Repeat the listing that follows character for character, omitting images.

DATA SHOWN:
★ ★ ★ ★ ★ ★ ★

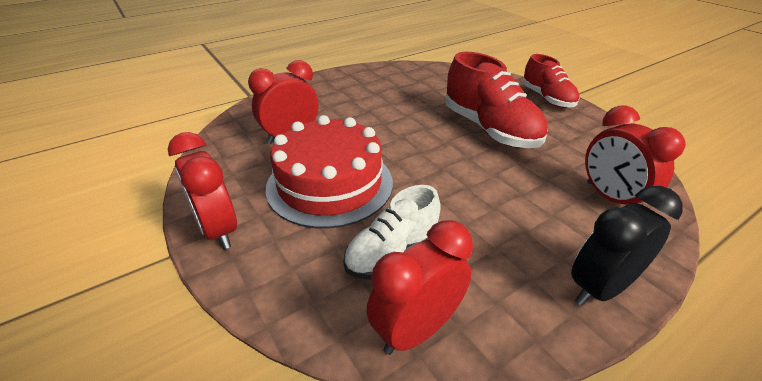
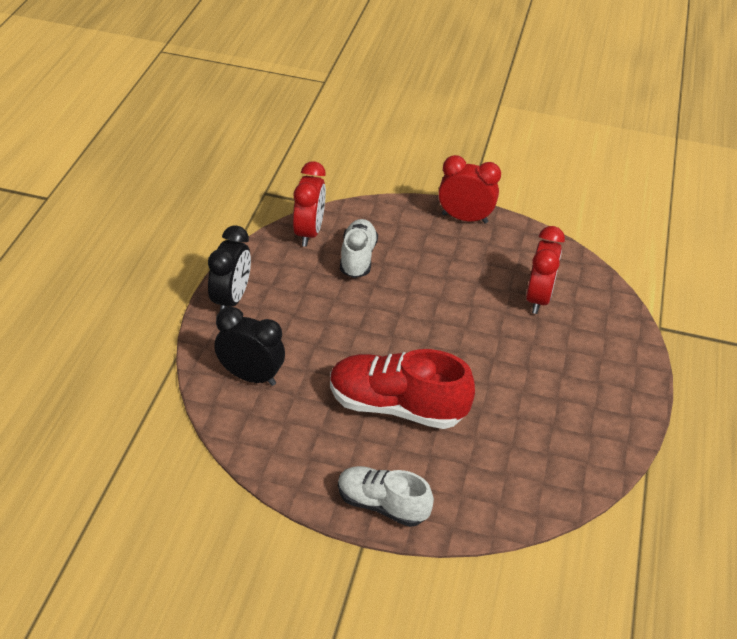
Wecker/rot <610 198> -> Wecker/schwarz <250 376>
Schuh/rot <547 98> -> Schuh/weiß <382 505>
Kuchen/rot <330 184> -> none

★ ★ ★ ★ ★ ★ ★

RESPONSE AREA:
Wecker/rot <610 198> -> Wecker/schwarz <250 376>
Schuh/rot <547 98> -> Schuh/weiß <382 505>
Kuchen/rot <330 184> -> none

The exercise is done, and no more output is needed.